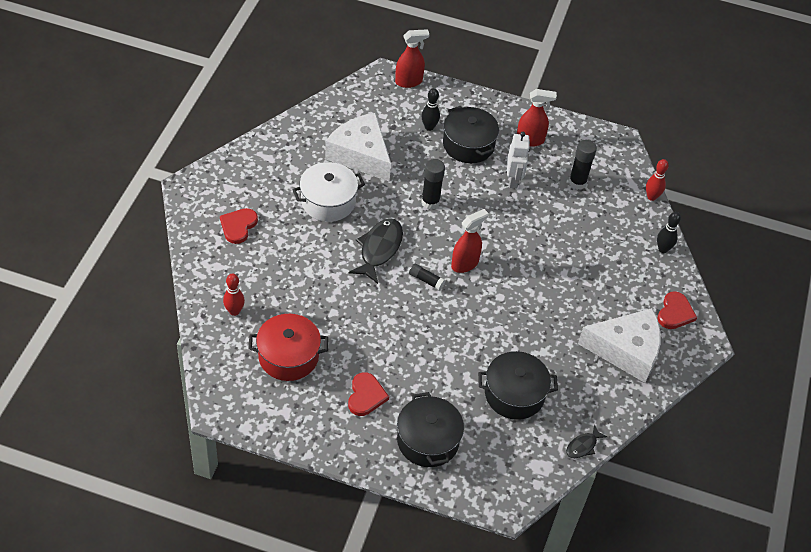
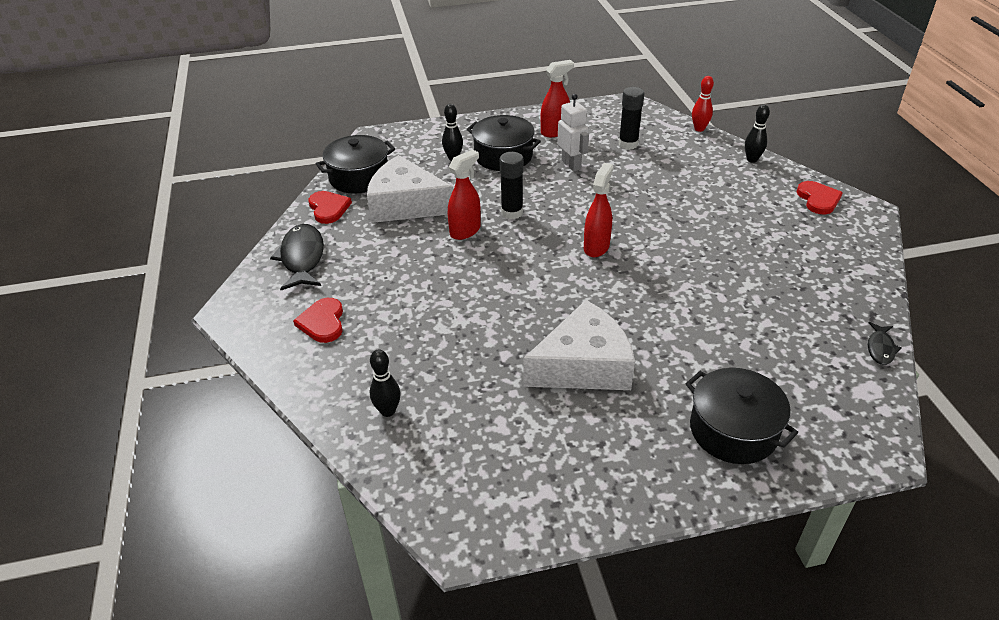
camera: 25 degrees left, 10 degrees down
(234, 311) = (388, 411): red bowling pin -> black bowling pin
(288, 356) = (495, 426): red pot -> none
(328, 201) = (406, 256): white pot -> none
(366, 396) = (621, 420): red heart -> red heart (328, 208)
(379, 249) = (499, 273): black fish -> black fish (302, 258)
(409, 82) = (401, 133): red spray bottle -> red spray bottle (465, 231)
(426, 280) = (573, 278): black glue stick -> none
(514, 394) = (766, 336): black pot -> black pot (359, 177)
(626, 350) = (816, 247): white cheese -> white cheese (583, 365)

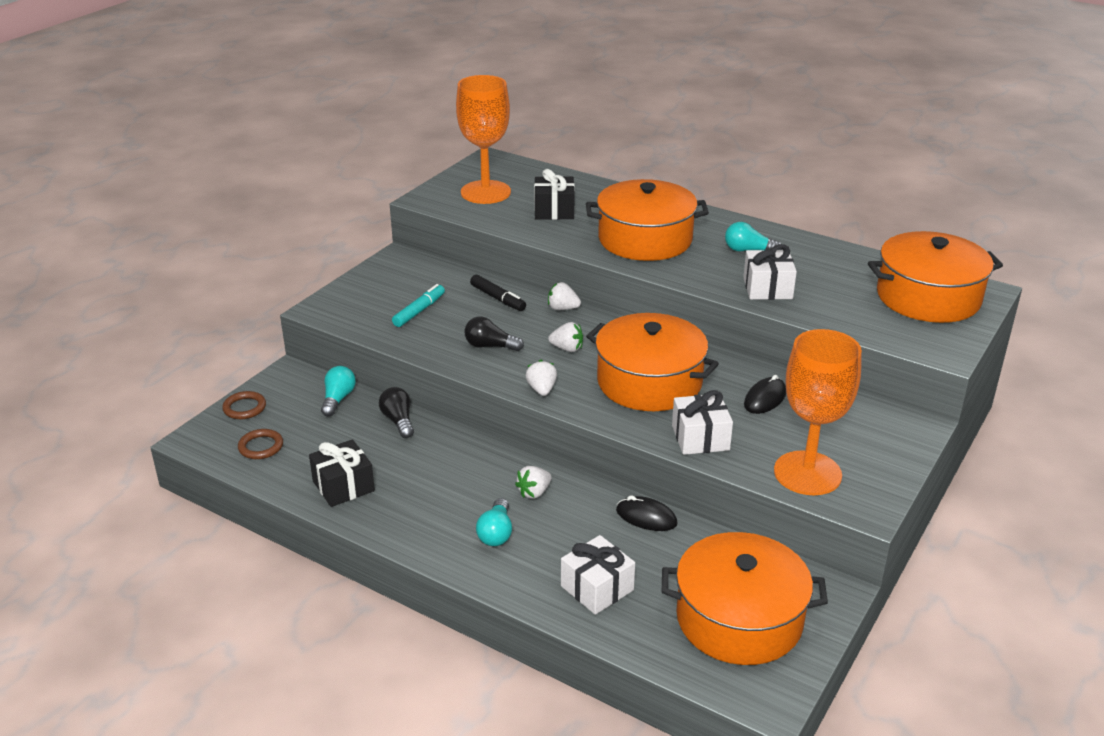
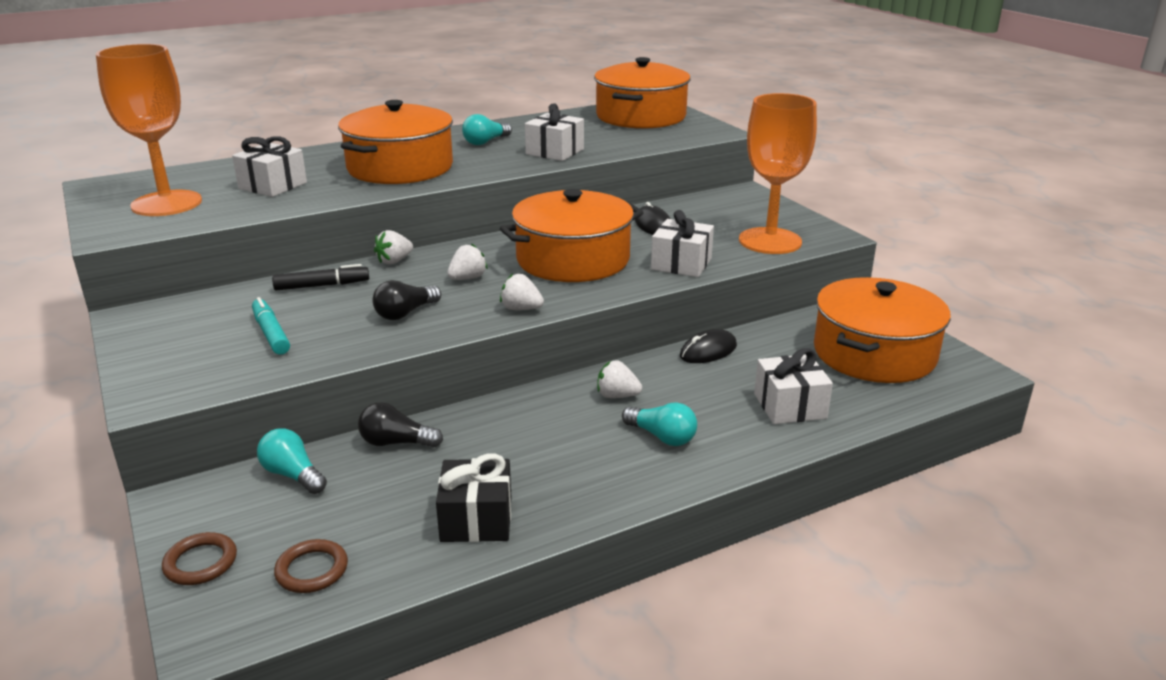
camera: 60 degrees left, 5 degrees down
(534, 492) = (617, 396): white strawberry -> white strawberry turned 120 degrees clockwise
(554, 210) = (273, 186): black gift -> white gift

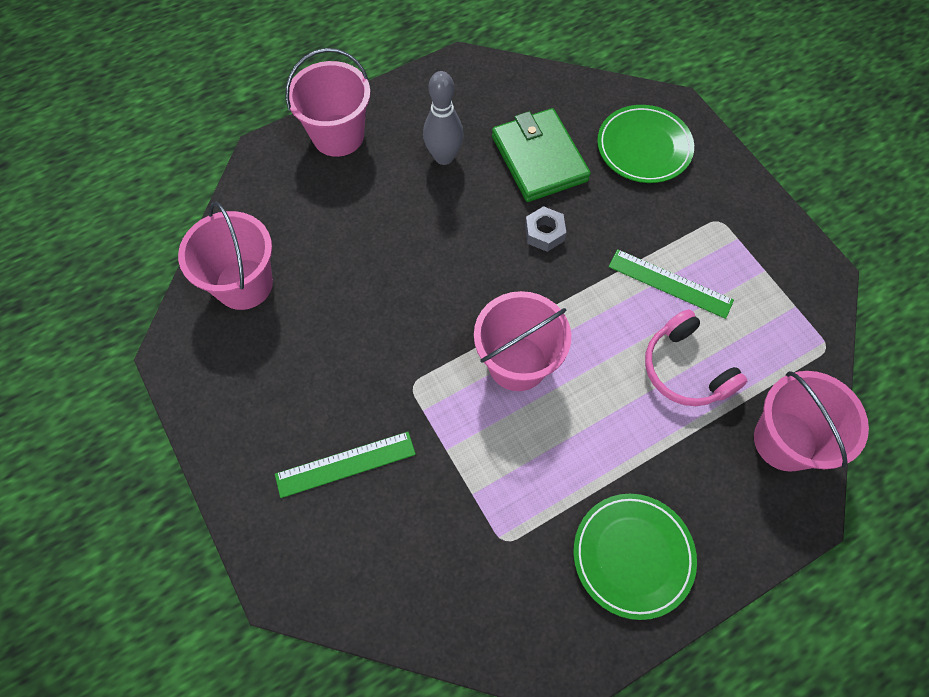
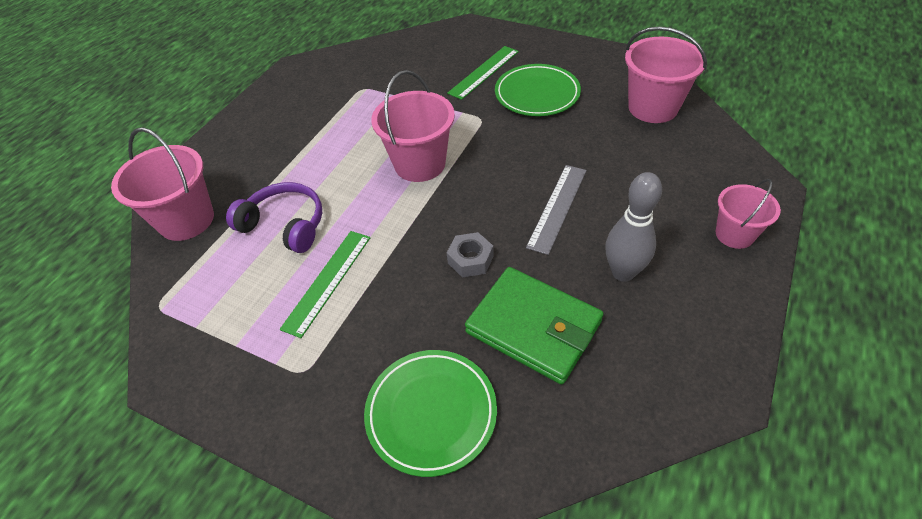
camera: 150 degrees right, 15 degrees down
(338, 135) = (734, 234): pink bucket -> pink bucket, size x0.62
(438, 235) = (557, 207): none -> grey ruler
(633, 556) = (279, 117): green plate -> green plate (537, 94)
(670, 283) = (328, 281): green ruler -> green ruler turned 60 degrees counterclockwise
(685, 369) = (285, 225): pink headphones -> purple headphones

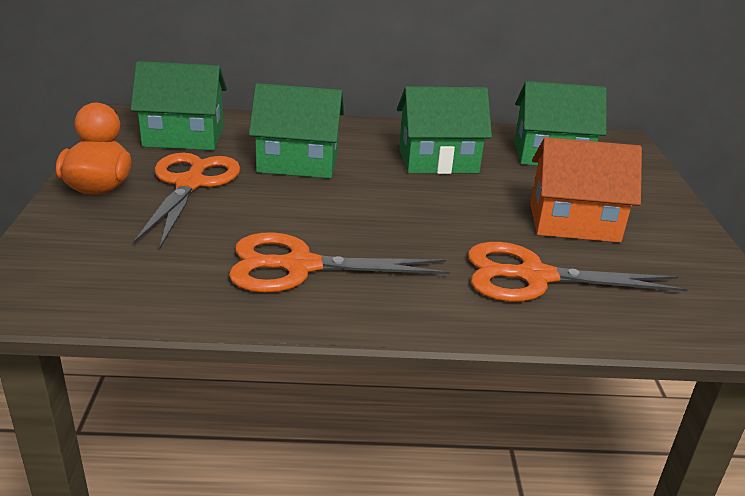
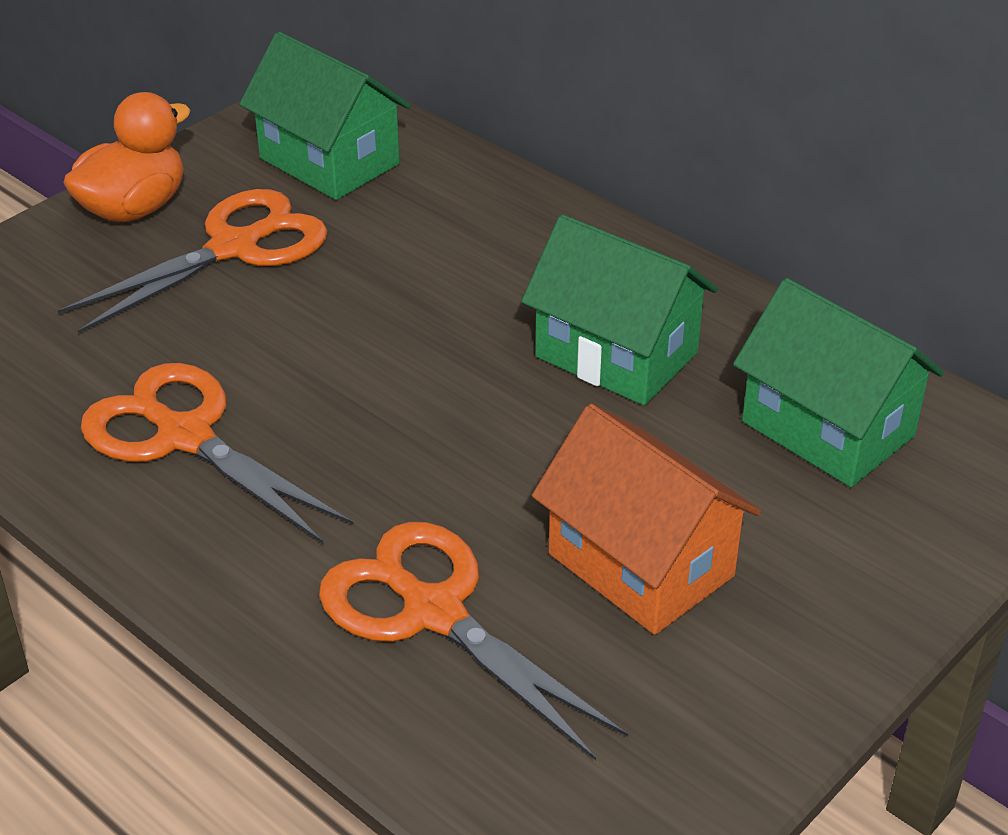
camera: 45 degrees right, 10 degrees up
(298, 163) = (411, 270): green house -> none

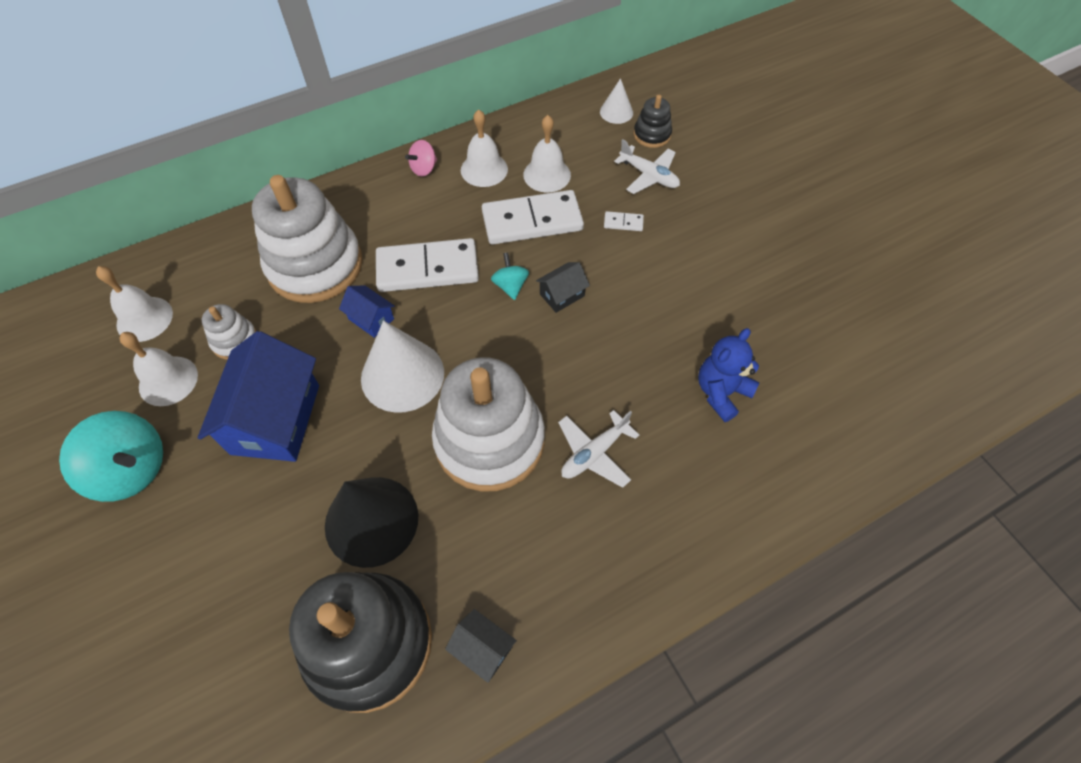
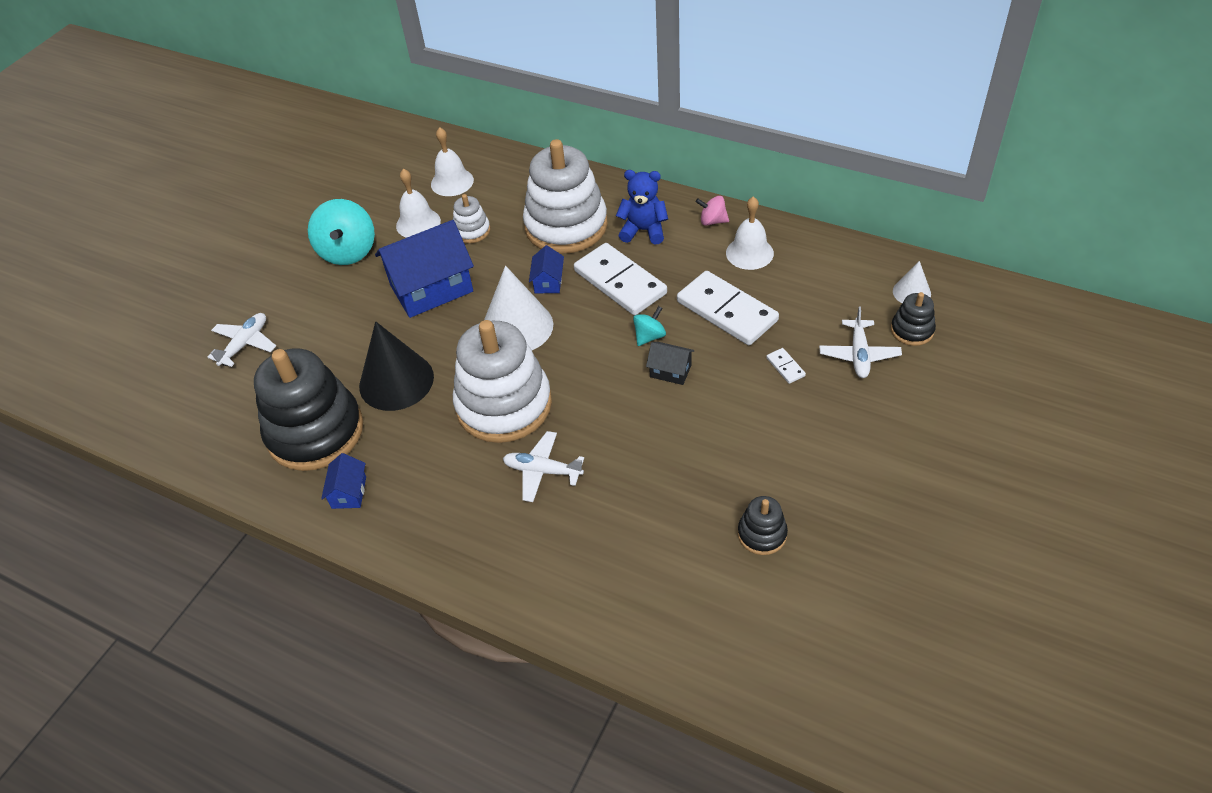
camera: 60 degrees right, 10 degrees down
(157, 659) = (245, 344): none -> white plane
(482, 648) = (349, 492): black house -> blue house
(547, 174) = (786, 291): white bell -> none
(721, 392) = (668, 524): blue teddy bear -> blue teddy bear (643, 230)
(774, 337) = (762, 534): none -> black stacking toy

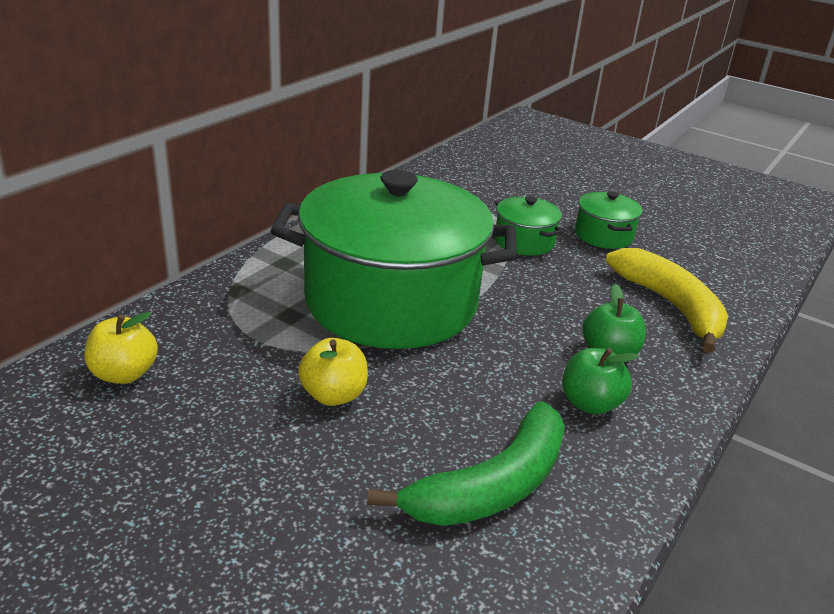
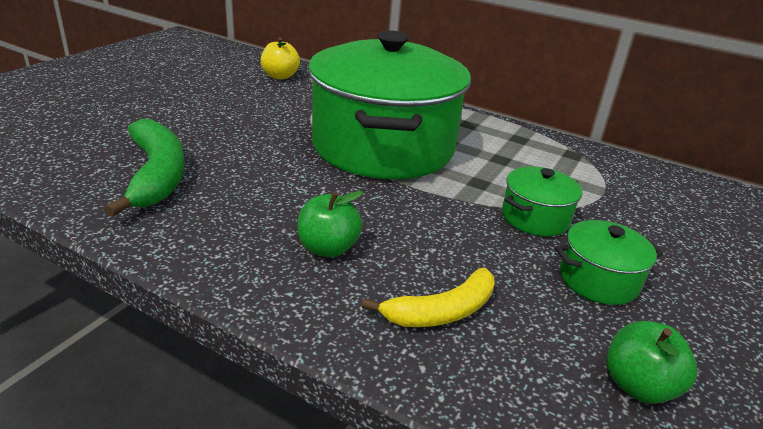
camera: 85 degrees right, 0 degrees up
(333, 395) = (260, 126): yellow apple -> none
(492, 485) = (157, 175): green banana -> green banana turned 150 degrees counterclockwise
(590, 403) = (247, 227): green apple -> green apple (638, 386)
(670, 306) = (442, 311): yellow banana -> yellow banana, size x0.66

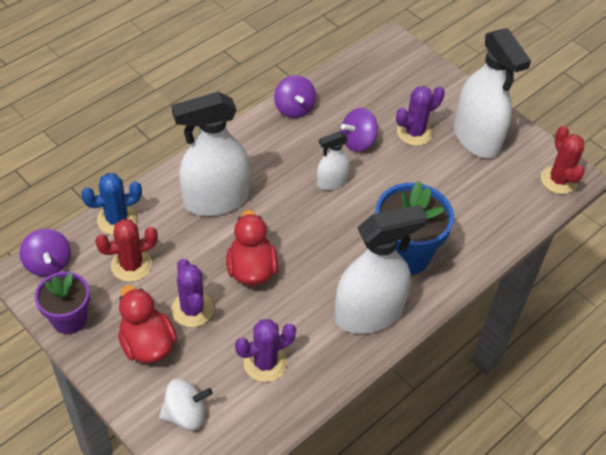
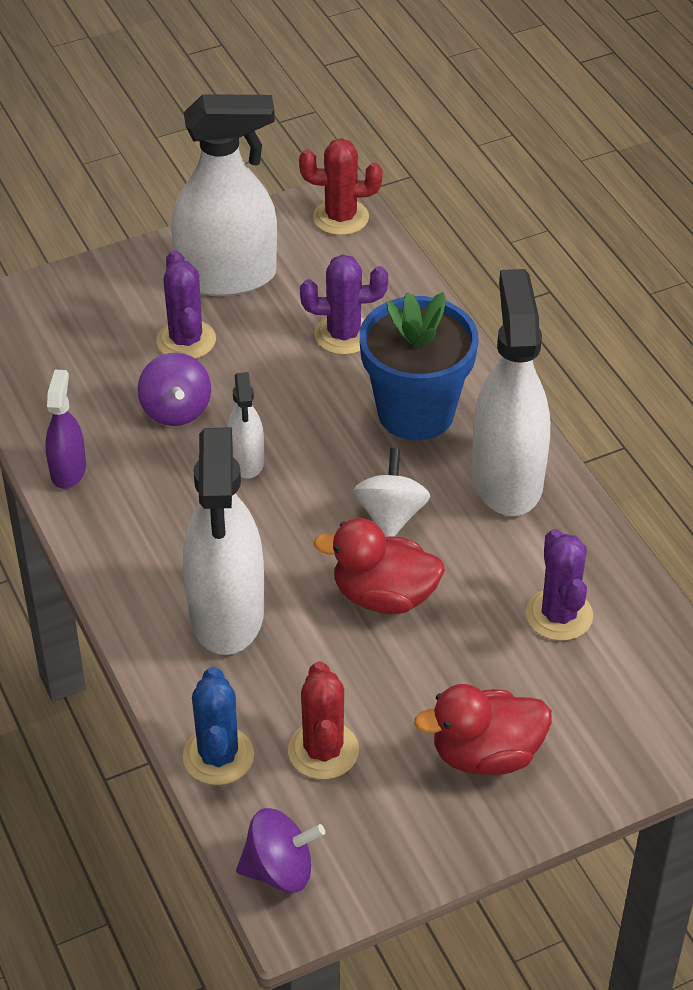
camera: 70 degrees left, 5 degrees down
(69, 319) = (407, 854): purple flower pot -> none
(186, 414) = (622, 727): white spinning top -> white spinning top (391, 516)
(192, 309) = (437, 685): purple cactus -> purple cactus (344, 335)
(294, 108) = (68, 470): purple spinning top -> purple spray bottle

▶ Problem to work on
If a line in the entries holds the string "green", copy it.

▶ Task answer
(633, 556) = (279, 117): green plate -> green plate (537, 94)
(670, 283) = (328, 281): green ruler -> green ruler turned 60 degrees counterclockwise
(298, 163) = (411, 270): green house -> none
(492, 485) = (157, 175): green banana -> green banana turned 150 degrees counterclockwise
(590, 403) = (247, 227): green apple -> green apple (638, 386)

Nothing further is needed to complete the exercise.